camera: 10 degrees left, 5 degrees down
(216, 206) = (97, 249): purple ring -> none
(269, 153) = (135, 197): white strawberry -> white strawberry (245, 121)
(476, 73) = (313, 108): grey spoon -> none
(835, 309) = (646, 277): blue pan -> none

...

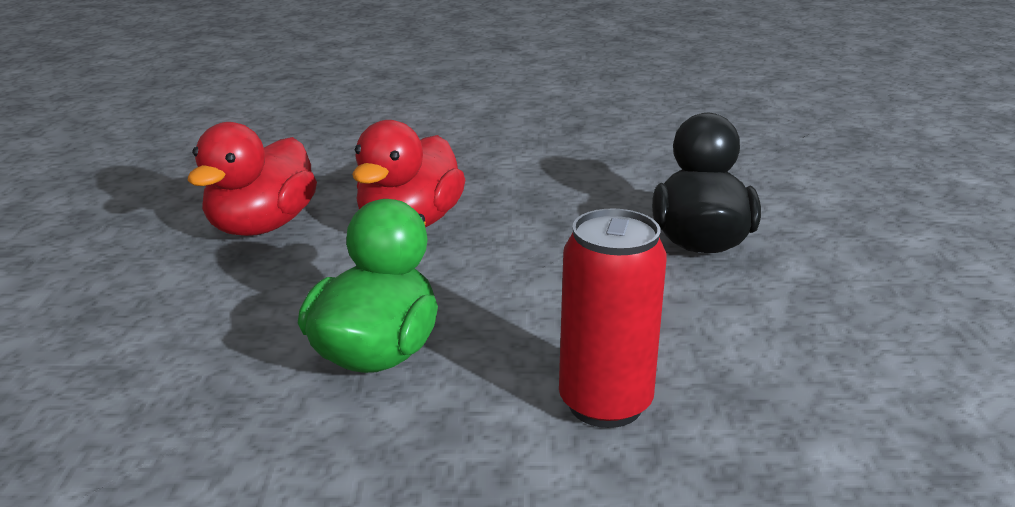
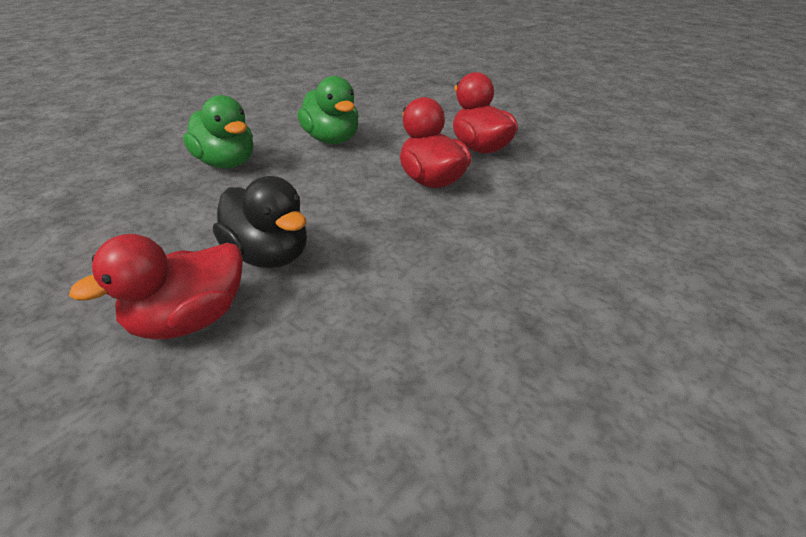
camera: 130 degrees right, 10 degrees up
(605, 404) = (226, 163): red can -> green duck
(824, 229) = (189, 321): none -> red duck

What is needed → In the material, find each line with the word "duck" and list it.

Result for this exercise →
(605, 404) = (226, 163): red can -> green duck
(824, 229) = (189, 321): none -> red duck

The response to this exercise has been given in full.